About this task: Copy out, from the entries below, each line holding the string "turned".

Data records:
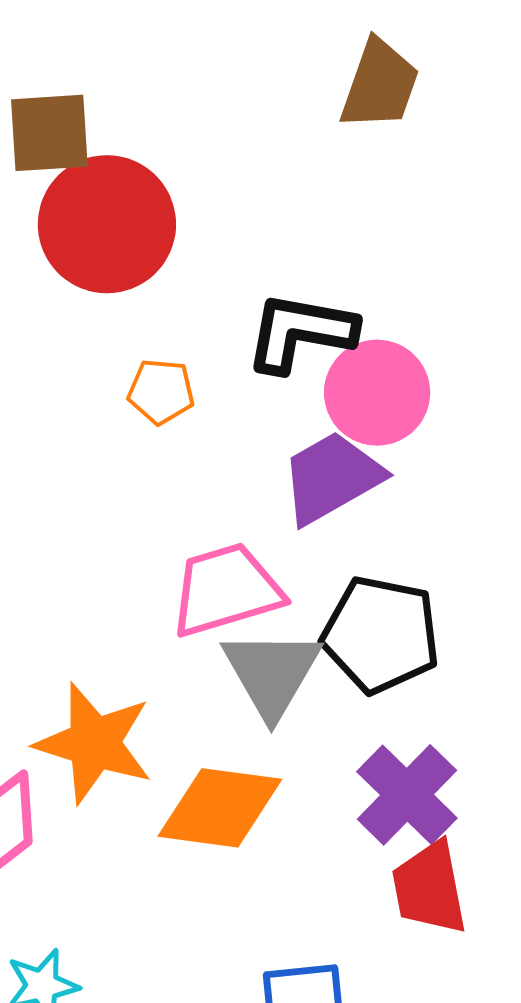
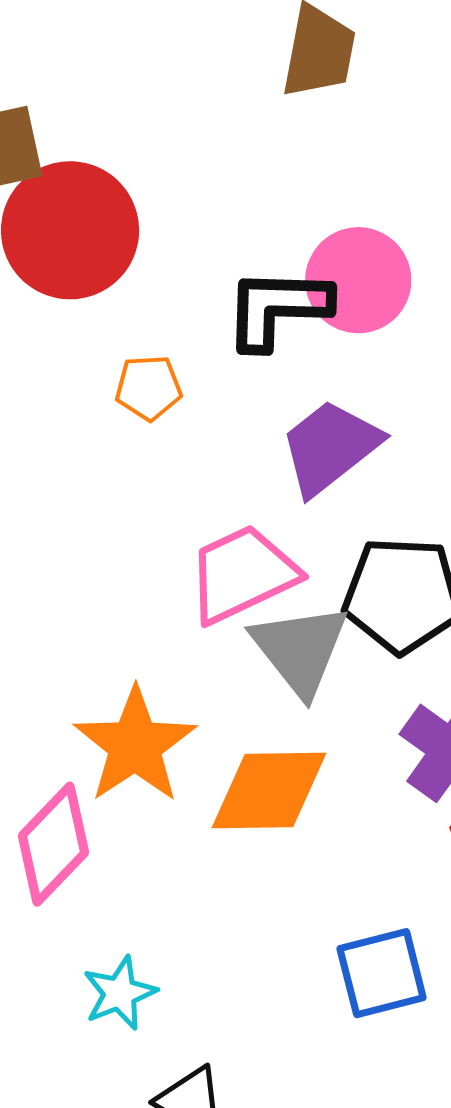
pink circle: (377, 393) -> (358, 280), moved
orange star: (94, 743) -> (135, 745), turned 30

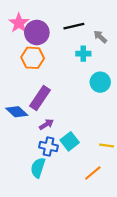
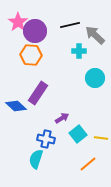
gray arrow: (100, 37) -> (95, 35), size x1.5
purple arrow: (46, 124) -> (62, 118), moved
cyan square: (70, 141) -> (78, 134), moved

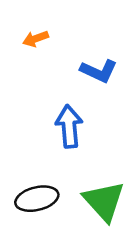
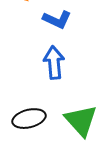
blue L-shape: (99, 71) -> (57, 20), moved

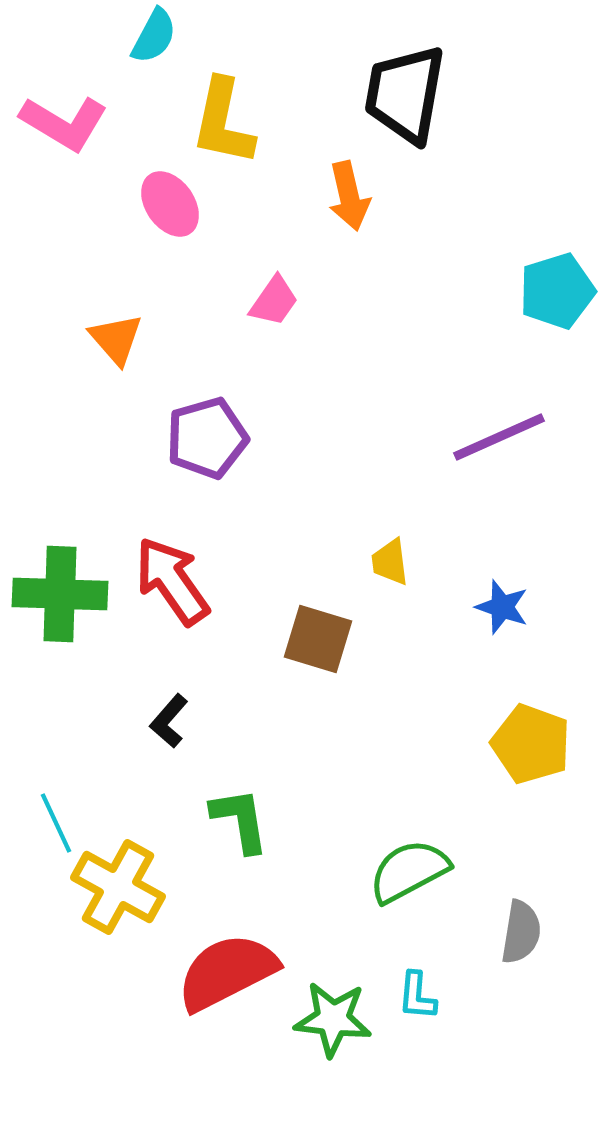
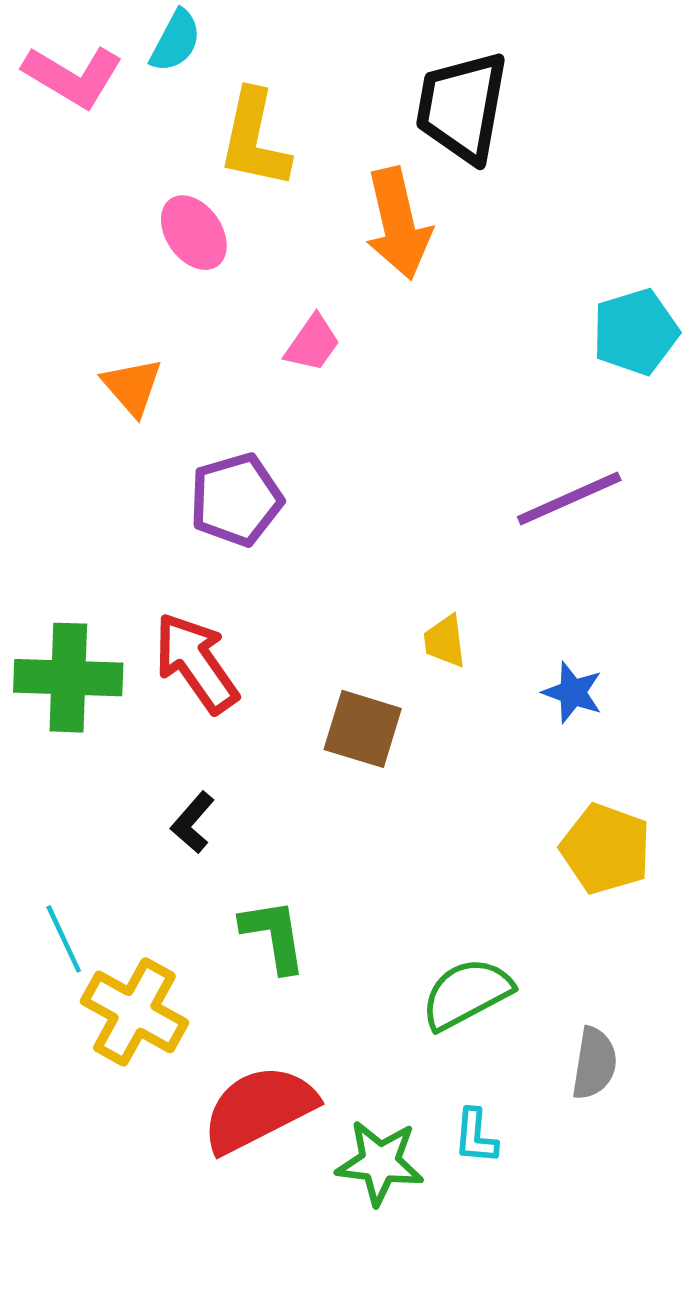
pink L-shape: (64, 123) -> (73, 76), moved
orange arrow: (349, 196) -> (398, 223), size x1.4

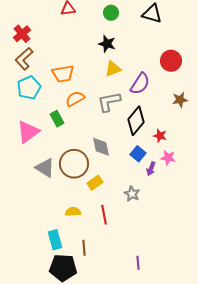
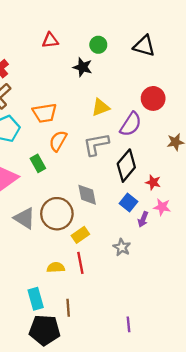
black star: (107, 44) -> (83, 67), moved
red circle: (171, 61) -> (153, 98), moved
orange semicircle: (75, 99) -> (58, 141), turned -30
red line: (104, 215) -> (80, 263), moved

Response to this task:
orange star: (94, 743) -> (135, 745), turned 30
orange semicircle: (75, 99) -> (58, 141), turned -30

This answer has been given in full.